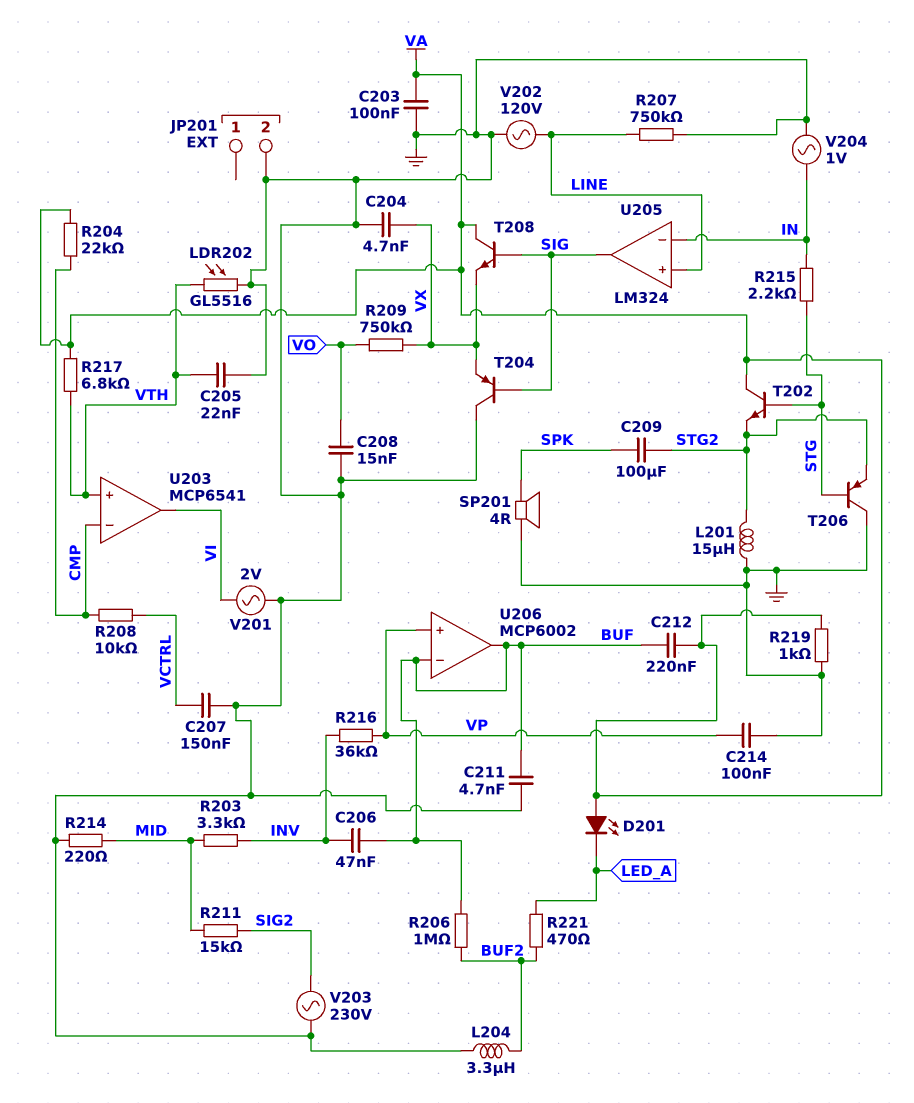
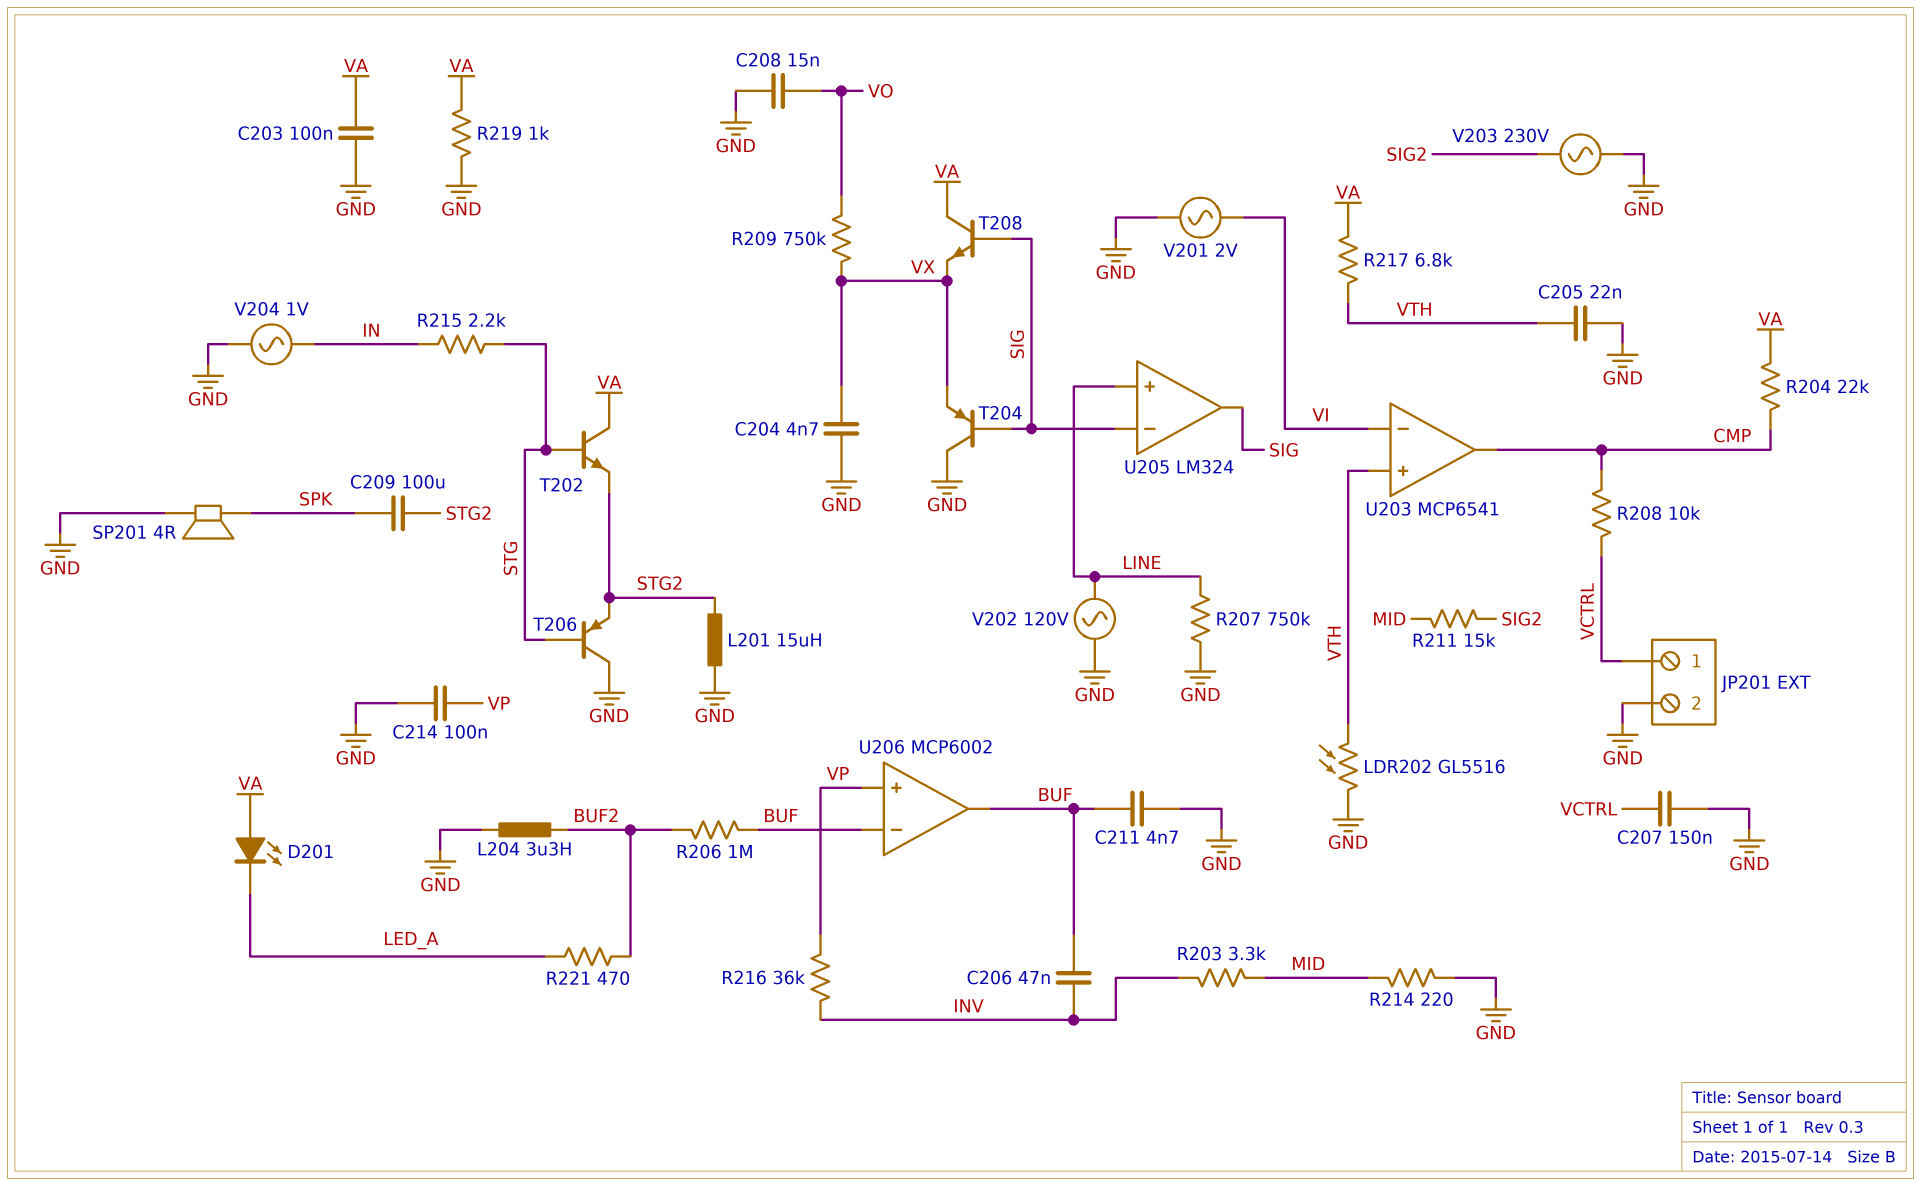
C212: 220nF (BUF, VA) -> none
JP201 pin 1: none -> VCTRL
U203 pin in-: CMP -> VI
U203 pin out: VI -> CMP
U205 pin in-: IN -> SIG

■ Work instruction
Count of lines with "none": please work it out for the entries above and give the number by itself.

■ Response area
2